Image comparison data
+ + + + +

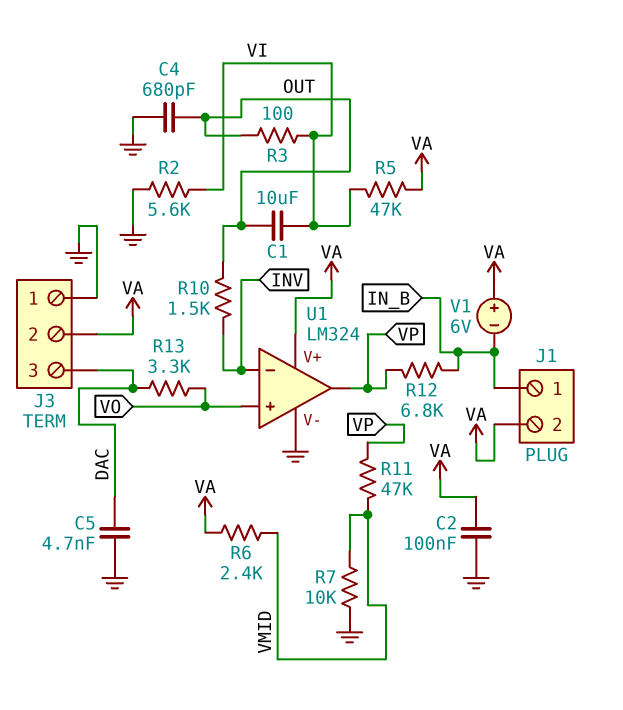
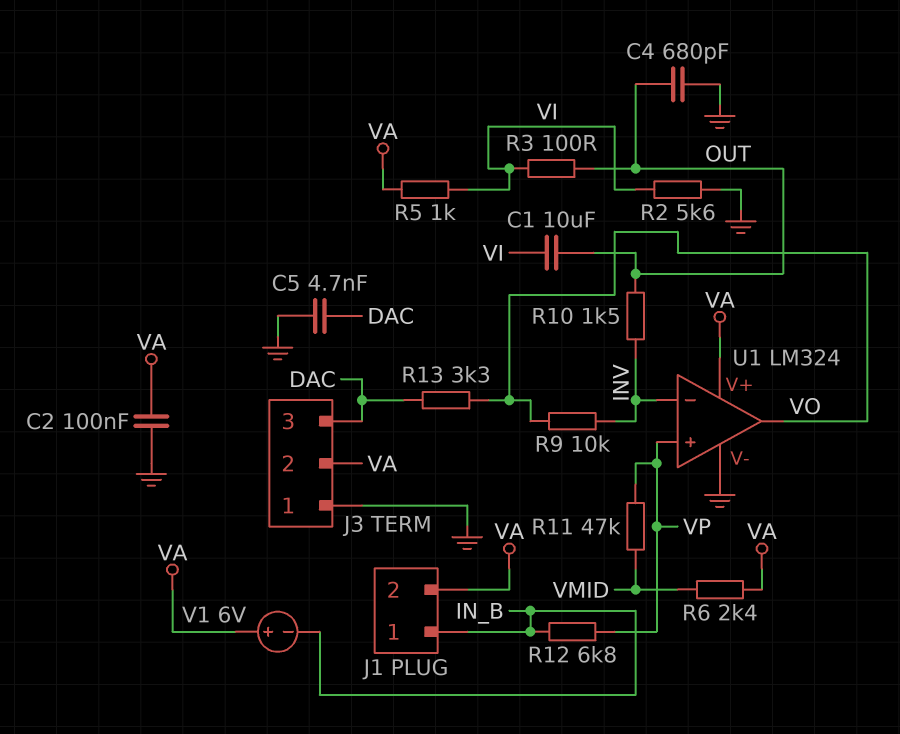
R5: 47k (VA, VI) -> 1k (VA, VI)
R7: 10k (GND, VMID) -> none
R9: none -> 10k (INV, VO)
U1 pin in+: VO -> VP
U1 pin out: VP -> VO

+ + + + +

Exercise
Pull out every line in the data above that has the word "none".

Solution to this exercise
R7: 10k (GND, VMID) -> none
R9: none -> 10k (INV, VO)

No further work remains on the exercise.